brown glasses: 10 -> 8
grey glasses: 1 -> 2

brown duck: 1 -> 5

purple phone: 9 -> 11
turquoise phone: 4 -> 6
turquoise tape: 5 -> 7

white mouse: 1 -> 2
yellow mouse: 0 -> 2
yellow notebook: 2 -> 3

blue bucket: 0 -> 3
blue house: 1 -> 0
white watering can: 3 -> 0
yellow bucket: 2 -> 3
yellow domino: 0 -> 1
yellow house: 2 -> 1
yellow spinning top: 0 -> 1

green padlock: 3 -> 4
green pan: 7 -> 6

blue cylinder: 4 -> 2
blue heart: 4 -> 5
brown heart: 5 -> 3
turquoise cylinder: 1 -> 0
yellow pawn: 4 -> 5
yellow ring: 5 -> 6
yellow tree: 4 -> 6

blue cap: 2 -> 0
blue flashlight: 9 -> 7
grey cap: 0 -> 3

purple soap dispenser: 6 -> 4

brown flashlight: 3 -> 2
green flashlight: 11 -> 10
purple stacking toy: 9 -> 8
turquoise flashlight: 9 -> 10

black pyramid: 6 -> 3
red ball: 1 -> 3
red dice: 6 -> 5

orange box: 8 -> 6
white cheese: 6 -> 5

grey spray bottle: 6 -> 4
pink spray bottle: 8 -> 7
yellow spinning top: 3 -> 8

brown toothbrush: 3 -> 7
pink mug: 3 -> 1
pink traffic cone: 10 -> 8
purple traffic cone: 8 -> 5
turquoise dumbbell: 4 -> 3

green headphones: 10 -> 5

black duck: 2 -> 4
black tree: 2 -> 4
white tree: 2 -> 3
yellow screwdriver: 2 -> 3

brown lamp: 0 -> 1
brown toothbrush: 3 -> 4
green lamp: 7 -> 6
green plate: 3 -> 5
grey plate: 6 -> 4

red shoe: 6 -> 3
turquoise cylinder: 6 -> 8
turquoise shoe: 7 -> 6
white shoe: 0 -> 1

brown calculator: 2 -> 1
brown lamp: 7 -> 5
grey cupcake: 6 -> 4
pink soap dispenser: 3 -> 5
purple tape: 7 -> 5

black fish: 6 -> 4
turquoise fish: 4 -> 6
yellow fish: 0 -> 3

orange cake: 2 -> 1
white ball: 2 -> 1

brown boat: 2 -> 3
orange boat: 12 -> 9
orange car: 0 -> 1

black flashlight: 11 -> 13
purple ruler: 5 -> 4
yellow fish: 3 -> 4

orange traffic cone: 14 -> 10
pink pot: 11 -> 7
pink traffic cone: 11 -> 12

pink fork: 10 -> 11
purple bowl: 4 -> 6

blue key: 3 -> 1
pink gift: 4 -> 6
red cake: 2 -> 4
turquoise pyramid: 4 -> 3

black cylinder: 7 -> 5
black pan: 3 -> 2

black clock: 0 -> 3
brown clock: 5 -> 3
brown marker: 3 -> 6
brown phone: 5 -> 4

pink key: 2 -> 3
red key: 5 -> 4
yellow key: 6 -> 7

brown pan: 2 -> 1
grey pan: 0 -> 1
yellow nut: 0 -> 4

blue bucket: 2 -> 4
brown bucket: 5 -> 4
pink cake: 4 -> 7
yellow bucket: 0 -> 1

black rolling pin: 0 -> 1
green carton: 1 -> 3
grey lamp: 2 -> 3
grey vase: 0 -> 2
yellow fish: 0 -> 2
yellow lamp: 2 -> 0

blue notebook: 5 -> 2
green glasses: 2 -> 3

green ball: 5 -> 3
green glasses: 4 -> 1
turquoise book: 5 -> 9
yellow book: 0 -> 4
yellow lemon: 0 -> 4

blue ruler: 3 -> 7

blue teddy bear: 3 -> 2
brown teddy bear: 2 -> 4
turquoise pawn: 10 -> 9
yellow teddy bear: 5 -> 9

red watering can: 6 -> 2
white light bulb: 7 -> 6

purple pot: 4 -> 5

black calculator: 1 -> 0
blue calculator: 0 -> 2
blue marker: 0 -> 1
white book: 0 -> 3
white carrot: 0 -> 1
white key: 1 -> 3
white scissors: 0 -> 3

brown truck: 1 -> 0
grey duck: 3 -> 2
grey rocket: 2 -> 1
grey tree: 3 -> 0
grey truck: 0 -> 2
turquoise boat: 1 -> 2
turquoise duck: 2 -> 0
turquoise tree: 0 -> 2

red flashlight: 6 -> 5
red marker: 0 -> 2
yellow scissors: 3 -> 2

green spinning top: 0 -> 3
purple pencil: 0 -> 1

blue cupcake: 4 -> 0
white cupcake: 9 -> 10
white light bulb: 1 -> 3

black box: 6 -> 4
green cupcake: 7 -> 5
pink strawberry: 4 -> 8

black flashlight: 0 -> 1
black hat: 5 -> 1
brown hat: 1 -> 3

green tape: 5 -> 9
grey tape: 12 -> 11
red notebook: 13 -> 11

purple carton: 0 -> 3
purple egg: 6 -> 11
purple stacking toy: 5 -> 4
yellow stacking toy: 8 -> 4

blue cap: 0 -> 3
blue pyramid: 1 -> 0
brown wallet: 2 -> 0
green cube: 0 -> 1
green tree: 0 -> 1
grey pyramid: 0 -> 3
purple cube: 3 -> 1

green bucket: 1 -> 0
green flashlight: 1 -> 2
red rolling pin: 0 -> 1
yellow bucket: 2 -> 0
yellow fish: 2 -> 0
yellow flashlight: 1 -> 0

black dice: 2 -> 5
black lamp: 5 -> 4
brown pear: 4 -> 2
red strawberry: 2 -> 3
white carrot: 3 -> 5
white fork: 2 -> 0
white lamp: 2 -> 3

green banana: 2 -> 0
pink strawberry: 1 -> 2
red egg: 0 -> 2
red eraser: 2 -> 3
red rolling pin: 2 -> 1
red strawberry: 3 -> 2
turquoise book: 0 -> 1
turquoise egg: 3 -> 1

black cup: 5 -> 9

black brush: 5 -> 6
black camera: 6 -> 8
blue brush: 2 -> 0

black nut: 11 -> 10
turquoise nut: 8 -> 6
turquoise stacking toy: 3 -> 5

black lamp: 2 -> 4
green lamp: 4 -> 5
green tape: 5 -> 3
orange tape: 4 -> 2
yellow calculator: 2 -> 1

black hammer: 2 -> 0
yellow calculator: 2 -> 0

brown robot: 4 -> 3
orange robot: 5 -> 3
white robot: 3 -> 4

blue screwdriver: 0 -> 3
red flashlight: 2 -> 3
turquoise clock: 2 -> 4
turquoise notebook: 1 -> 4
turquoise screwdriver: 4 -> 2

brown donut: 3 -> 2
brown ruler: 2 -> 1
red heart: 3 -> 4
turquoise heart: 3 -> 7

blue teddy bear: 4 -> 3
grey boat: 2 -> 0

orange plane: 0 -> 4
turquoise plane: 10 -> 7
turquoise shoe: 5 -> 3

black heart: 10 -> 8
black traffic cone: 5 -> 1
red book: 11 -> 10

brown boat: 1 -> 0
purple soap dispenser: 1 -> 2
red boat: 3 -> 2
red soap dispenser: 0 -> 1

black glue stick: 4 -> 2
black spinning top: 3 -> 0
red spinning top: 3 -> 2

• _Your instructions_
Select every line of the material above holding the word "screwdriver" and copy it.

• _Answer to this task_
yellow screwdriver: 2 -> 3
blue screwdriver: 0 -> 3
turquoise screwdriver: 4 -> 2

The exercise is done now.